• [WHAT NEEDS TO BE DONE]:
Whenever a picture appears in the listing below, leave it out, and copy exactly the lines from the one containing "SONAR3 pin TRIG: 5 -> 9" through the end.

• [DATA]:
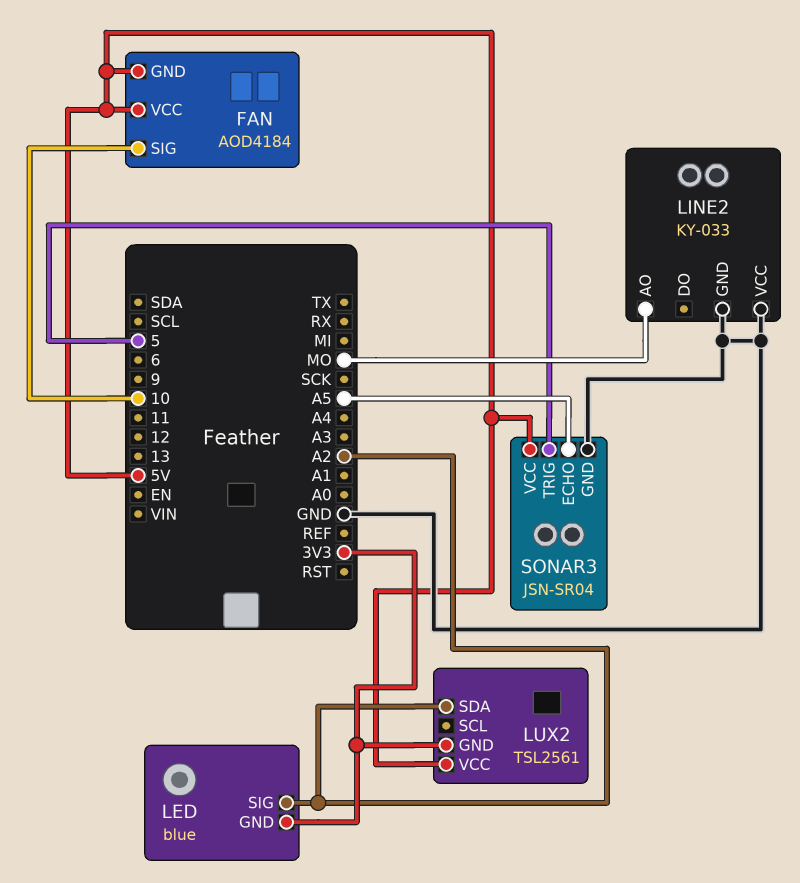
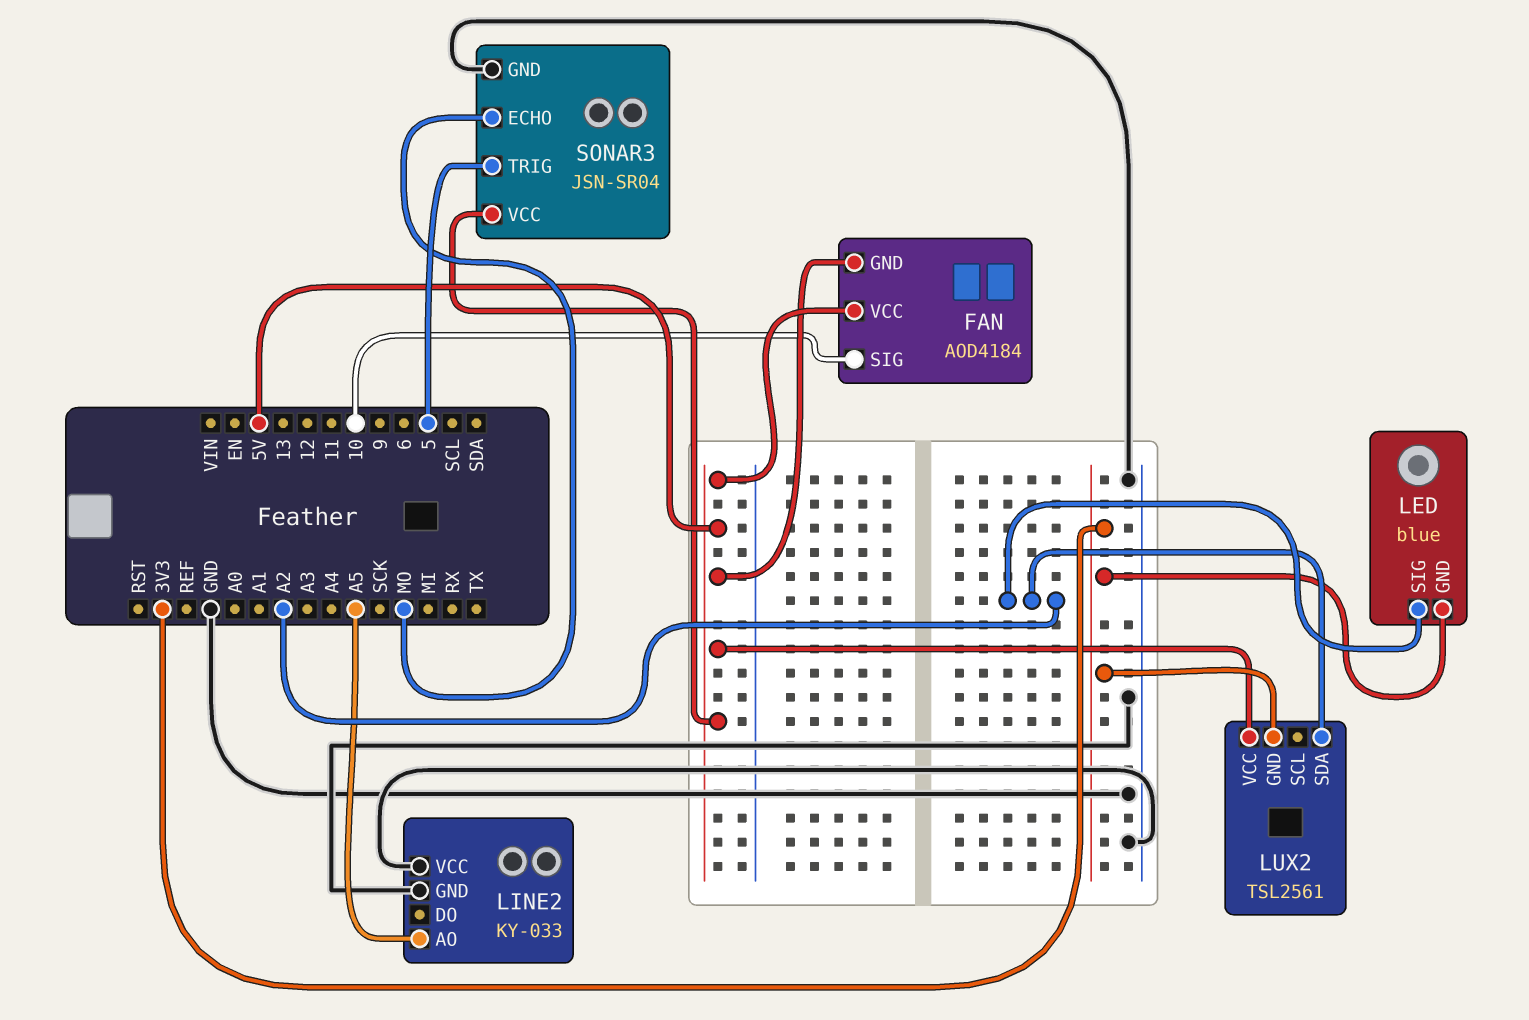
LINE2 pin AO: MO -> A5
SONAR3 pin ECHO: A5 -> MO

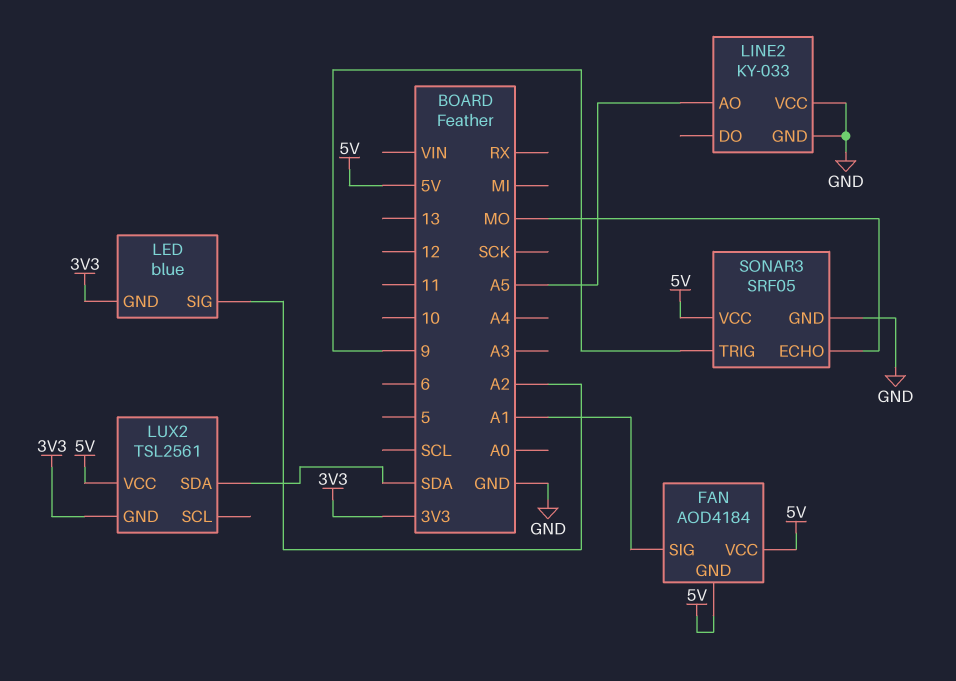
FAN pin SIG: 10 -> A1
LUX2 pin SDA: A2 -> SDA
SONAR3: JSN-SR04 -> SRF05
SONAR3 pin TRIG: 5 -> 9

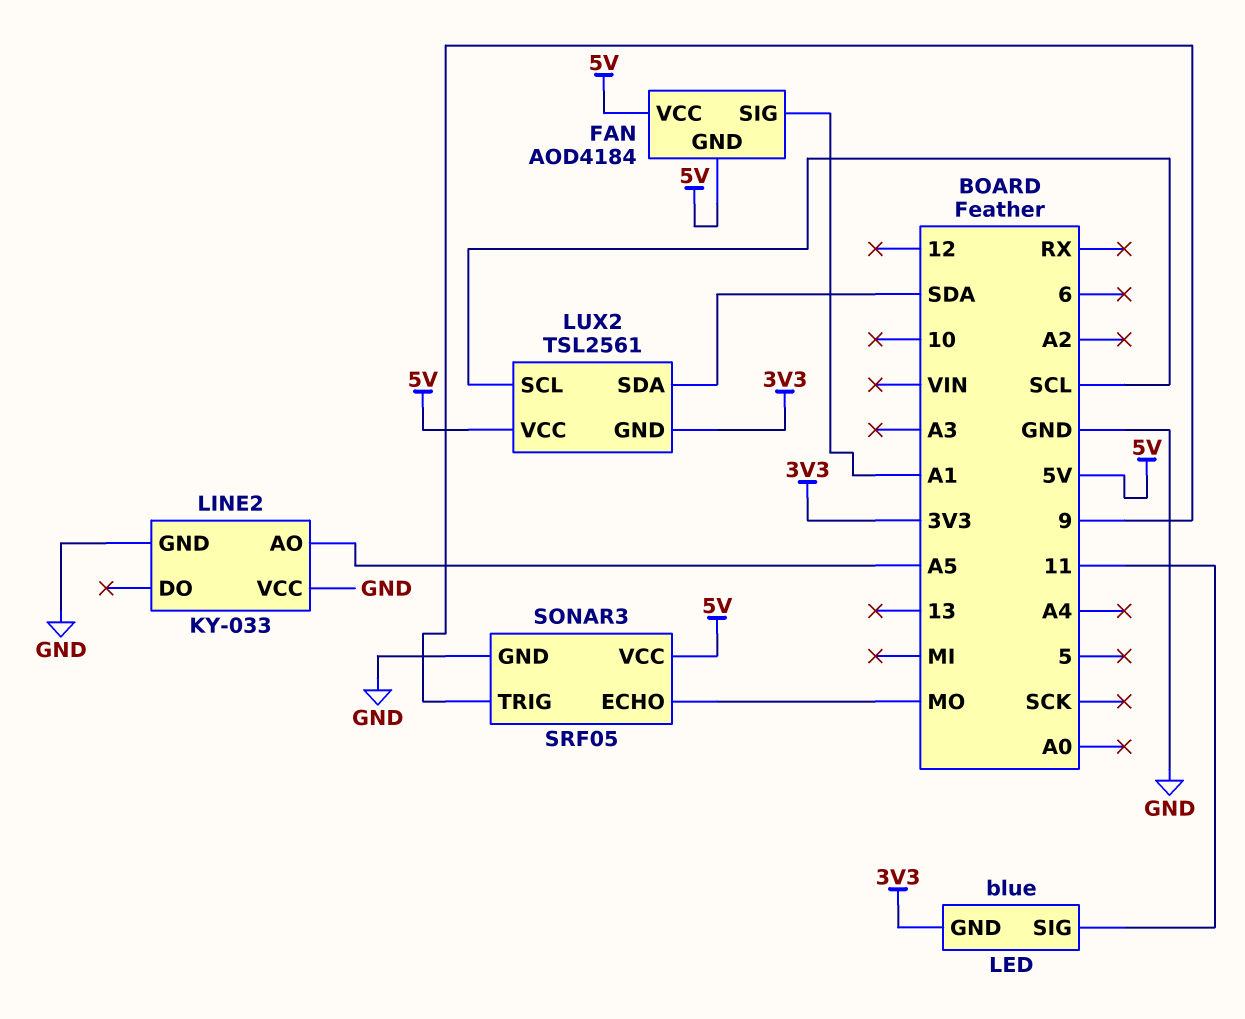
LED pin SIG: A2 -> 11
LUX2 pin SCL: none -> SCL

• [EXERCISE ANSWER]:
SONAR3 pin TRIG: 5 -> 9

LED pin SIG: A2 -> 11
LUX2 pin SCL: none -> SCL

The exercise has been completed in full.